Rewrite as a numbered list only the items below that run from the line containing "vocalized (244, 598)" up to and including the line containing "next (496, 641)". Leave out any blank lines.

▶ Provided data:

┄┄┄┄┄┄┄┄┄┄┄┄┄┄┄┄┄┄┄┄

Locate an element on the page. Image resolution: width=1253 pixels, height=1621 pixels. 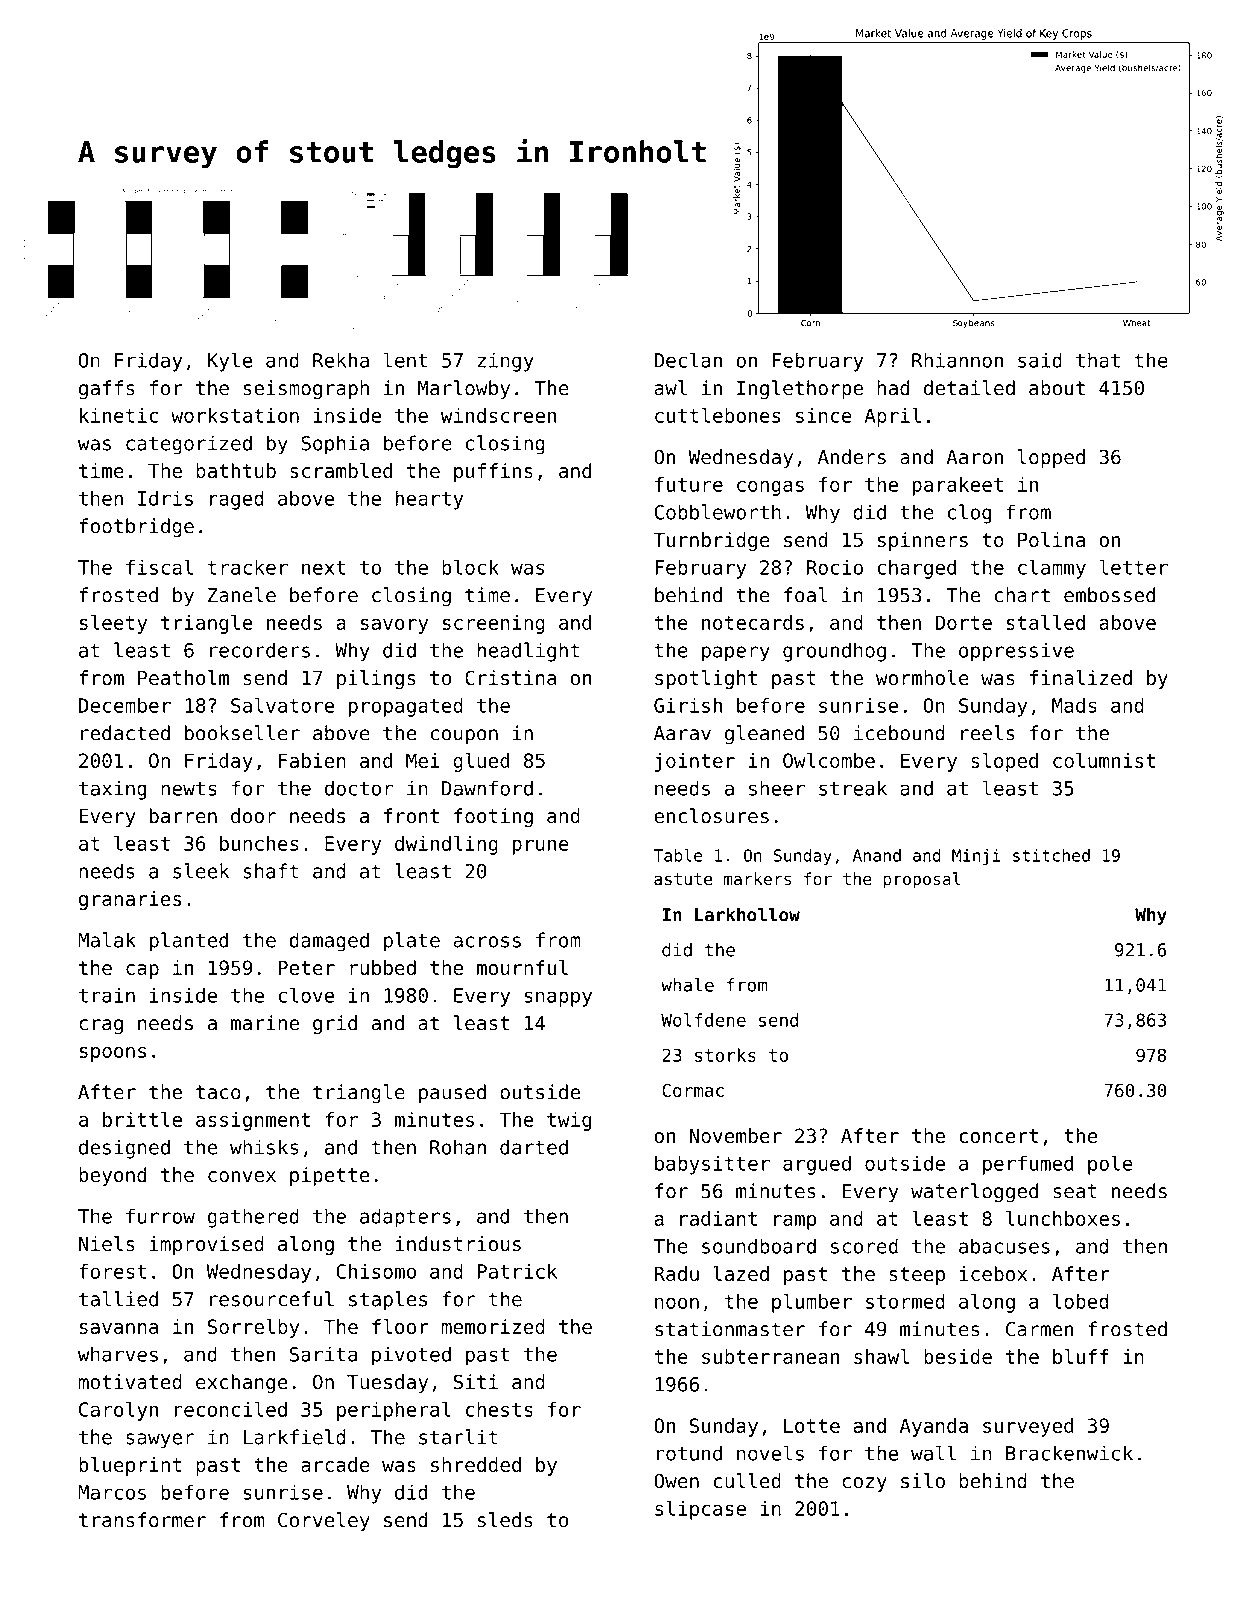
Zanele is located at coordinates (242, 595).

┄┄┄┄┄┄┄┄┄┄┄┄┄┄┄┄┄┄┄┄

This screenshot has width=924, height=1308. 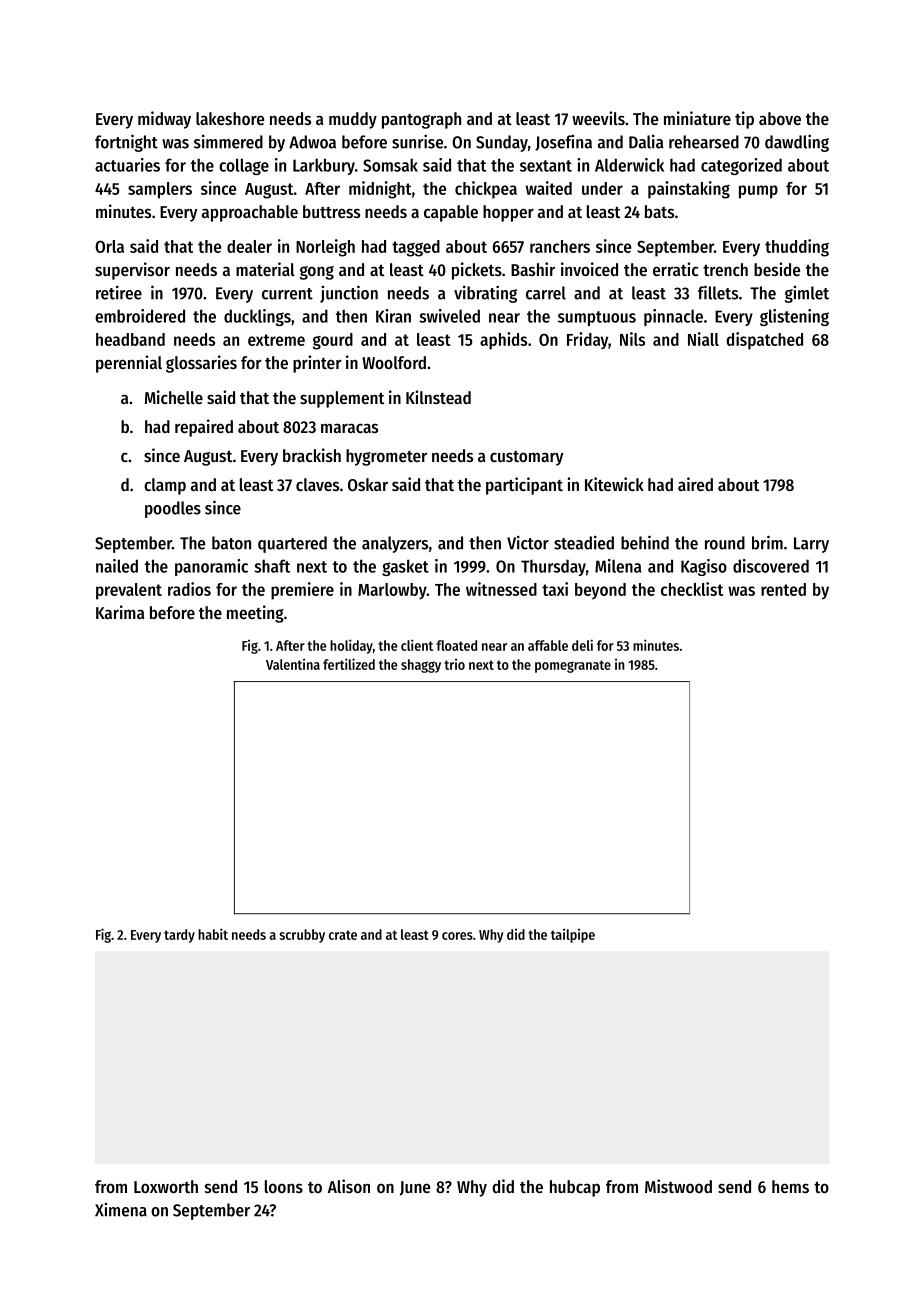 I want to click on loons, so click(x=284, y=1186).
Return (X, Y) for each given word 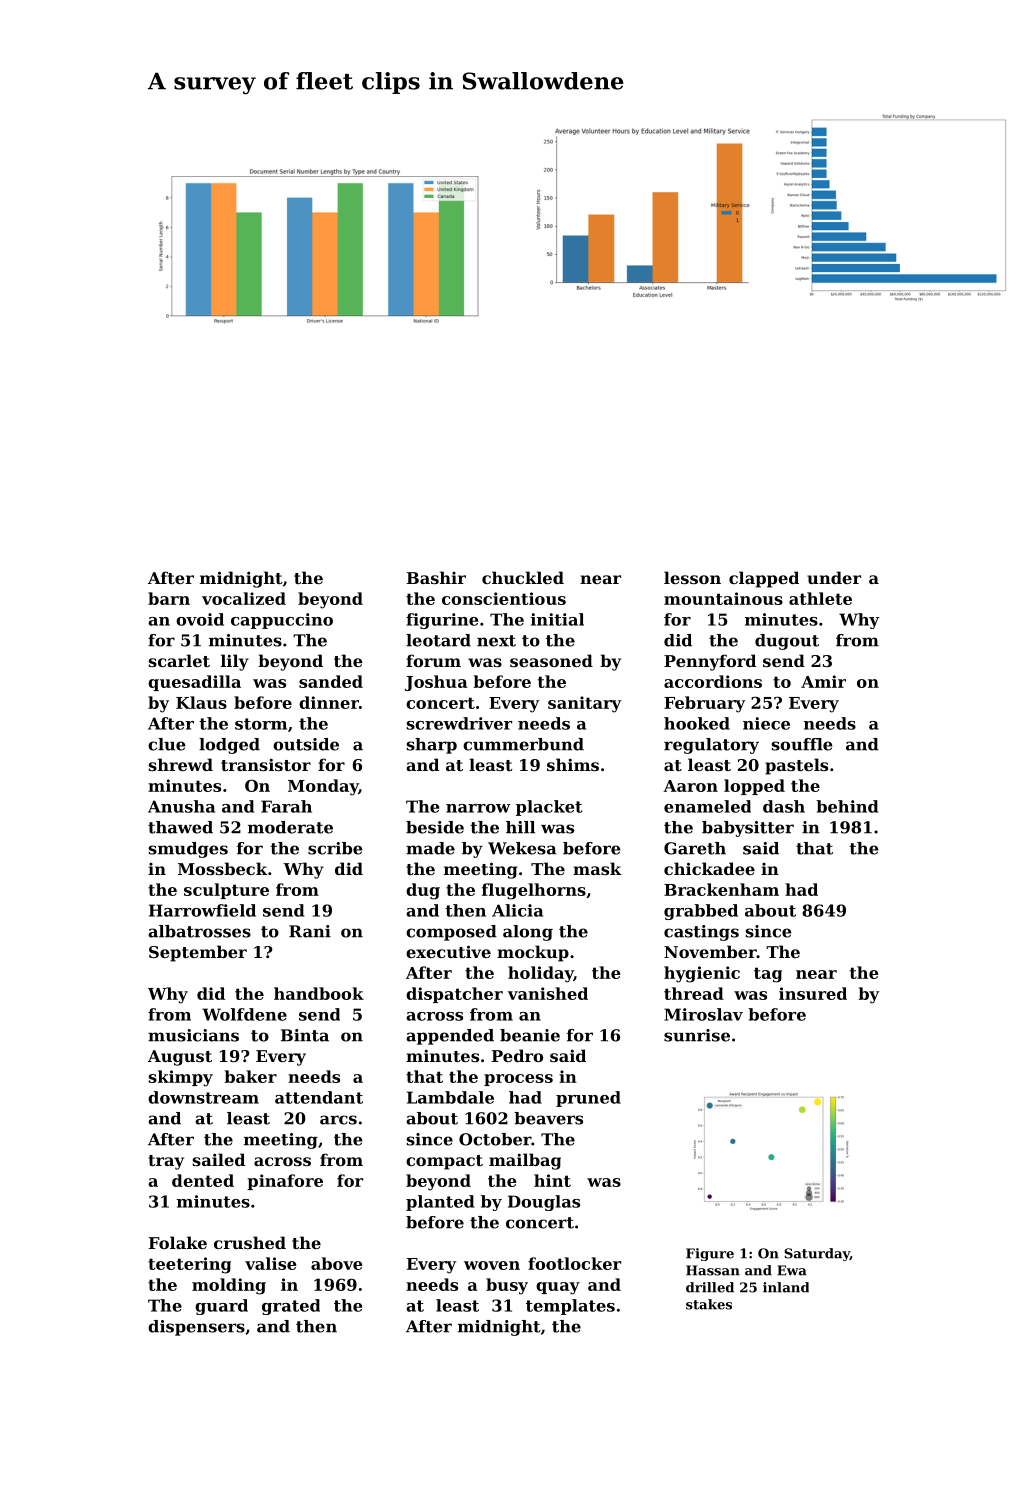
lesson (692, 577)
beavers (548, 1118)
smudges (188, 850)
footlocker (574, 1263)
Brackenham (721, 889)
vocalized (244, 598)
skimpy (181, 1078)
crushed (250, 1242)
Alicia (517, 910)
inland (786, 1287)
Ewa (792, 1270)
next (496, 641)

┄┄┄┄┄┄┄┄┄┄┄┄┄┄┄┄┄┄┄┄

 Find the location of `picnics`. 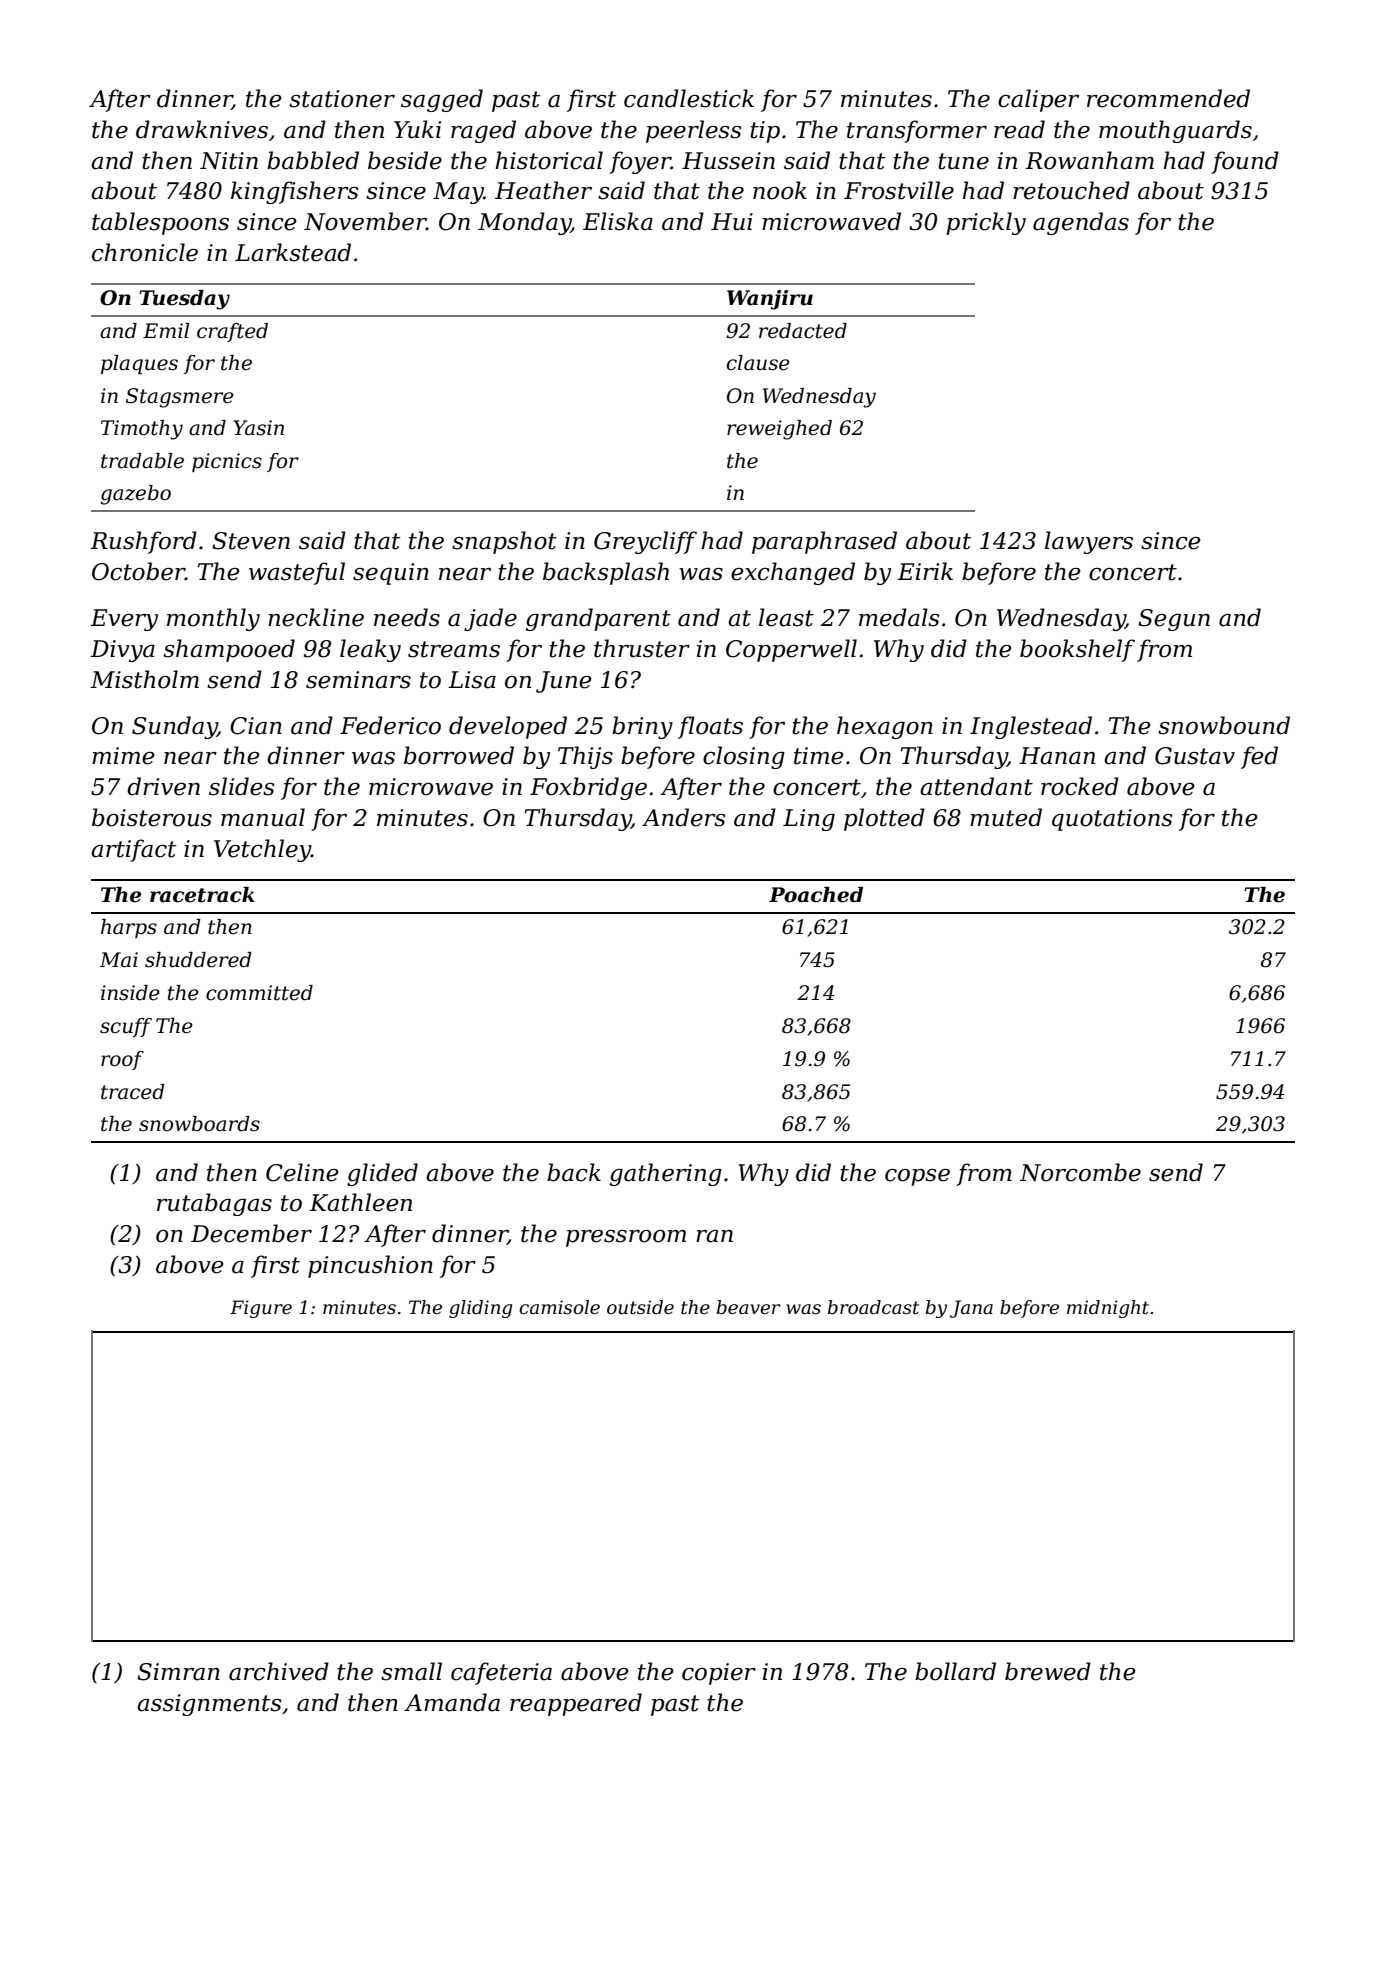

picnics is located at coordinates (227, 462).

┄┄┄┄┄┄┄┄┄┄┄┄┄┄┄┄┄┄┄┄

▶ Completed task:
1. vocalized (244, 598)
2. skimpy (181, 1078)
3. crushed (250, 1242)
4. Alicia (517, 910)
5. inland (786, 1287)
6. Ewa (792, 1270)
7. next (496, 641)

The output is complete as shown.